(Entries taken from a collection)
=-=-=
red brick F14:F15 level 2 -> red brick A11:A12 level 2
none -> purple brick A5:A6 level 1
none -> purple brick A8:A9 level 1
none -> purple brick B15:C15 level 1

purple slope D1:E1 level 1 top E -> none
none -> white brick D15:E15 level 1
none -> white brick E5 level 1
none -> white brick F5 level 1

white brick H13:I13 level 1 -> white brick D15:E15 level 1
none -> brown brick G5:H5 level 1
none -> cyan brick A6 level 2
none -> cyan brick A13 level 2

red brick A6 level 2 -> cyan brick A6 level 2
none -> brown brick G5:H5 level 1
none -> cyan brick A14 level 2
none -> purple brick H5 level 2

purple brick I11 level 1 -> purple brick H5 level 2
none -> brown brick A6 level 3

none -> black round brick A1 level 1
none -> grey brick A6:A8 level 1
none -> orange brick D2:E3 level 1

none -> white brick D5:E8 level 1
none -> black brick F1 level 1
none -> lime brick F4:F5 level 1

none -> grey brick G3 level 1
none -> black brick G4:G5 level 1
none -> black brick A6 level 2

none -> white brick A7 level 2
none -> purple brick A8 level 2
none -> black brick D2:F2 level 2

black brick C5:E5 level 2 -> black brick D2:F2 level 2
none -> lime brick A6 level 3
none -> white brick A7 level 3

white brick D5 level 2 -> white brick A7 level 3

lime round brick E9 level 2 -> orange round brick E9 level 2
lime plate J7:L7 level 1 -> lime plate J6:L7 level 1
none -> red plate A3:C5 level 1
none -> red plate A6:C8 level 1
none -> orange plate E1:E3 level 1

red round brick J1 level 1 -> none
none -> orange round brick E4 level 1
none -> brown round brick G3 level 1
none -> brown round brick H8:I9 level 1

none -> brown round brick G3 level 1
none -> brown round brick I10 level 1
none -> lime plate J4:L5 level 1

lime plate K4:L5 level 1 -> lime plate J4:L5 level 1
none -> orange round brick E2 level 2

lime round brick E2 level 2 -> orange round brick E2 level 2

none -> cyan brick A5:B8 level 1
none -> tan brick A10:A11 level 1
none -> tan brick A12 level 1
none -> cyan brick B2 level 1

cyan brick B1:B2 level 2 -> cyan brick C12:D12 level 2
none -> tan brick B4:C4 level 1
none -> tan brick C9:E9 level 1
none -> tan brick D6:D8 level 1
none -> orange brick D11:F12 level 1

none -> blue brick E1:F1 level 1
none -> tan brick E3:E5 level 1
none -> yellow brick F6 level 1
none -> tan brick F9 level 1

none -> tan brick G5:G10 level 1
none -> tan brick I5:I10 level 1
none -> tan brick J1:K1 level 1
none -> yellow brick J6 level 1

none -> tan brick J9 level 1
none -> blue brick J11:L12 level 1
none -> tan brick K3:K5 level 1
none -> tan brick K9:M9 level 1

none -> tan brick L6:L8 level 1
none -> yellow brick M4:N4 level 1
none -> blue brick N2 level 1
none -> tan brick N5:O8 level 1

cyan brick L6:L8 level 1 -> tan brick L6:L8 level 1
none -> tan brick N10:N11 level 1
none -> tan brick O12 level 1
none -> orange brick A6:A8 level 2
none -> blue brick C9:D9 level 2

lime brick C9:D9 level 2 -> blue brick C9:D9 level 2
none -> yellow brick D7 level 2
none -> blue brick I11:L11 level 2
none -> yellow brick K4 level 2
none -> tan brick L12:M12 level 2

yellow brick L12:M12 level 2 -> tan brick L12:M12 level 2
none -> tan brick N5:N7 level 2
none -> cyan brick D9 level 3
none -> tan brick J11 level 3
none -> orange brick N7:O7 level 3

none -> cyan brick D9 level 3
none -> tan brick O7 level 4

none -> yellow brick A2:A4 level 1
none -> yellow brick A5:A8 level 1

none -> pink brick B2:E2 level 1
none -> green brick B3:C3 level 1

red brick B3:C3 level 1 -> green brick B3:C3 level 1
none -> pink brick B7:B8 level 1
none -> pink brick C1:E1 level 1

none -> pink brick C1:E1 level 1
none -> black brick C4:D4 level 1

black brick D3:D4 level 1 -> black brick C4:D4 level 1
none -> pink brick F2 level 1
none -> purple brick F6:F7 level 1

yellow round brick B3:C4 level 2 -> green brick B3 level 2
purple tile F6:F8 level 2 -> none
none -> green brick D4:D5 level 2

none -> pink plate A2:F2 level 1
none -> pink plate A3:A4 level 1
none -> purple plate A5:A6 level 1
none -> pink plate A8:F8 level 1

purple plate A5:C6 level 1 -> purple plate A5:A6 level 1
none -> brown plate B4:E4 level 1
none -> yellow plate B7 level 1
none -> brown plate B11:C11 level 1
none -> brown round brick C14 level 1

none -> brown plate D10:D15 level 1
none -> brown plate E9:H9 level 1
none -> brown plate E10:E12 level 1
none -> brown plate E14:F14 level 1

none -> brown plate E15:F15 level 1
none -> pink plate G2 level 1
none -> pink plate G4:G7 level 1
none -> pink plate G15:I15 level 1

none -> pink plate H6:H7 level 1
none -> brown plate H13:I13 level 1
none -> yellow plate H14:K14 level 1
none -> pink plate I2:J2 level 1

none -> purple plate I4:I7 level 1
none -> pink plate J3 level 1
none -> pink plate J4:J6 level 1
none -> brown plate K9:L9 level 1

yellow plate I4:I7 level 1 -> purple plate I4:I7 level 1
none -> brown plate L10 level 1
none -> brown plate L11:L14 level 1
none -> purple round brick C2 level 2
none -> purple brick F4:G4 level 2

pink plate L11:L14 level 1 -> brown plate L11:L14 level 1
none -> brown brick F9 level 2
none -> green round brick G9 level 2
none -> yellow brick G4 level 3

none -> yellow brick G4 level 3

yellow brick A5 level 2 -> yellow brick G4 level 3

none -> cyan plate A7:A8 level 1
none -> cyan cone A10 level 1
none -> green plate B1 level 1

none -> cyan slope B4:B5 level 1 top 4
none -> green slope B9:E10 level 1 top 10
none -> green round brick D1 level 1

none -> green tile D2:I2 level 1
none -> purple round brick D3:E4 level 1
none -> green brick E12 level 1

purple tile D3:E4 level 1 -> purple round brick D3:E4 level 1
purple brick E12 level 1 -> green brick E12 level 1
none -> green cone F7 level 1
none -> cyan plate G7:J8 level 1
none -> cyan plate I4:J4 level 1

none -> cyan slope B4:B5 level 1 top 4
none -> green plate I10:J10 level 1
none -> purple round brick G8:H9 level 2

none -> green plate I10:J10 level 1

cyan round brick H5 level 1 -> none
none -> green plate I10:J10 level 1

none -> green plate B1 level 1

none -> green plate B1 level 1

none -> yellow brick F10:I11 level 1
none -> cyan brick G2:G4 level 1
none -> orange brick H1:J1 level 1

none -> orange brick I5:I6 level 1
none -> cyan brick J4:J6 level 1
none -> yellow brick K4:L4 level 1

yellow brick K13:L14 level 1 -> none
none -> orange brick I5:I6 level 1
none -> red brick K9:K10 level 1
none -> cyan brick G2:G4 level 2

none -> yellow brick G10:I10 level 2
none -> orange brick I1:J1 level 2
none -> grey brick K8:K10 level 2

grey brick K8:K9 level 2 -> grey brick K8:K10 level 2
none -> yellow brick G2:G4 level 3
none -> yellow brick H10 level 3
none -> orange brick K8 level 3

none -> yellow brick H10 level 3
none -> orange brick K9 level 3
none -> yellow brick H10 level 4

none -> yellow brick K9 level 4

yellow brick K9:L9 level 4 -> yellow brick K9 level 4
=-=-=
The task
Copy, please, every line from the start of the entries down to the line that holds "none -> cyan brick A14 level 2", with both of those lines included and no others.

Finished exercise
red brick F14:F15 level 2 -> red brick A11:A12 level 2
none -> purple brick A5:A6 level 1
none -> purple brick A8:A9 level 1
none -> purple brick B15:C15 level 1

purple slope D1:E1 level 1 top E -> none
none -> white brick D15:E15 level 1
none -> white brick E5 level 1
none -> white brick F5 level 1

white brick H13:I13 level 1 -> white brick D15:E15 level 1
none -> brown brick G5:H5 level 1
none -> cyan brick A6 level 2
none -> cyan brick A13 level 2

red brick A6 level 2 -> cyan brick A6 level 2
none -> brown brick G5:H5 level 1
none -> cyan brick A14 level 2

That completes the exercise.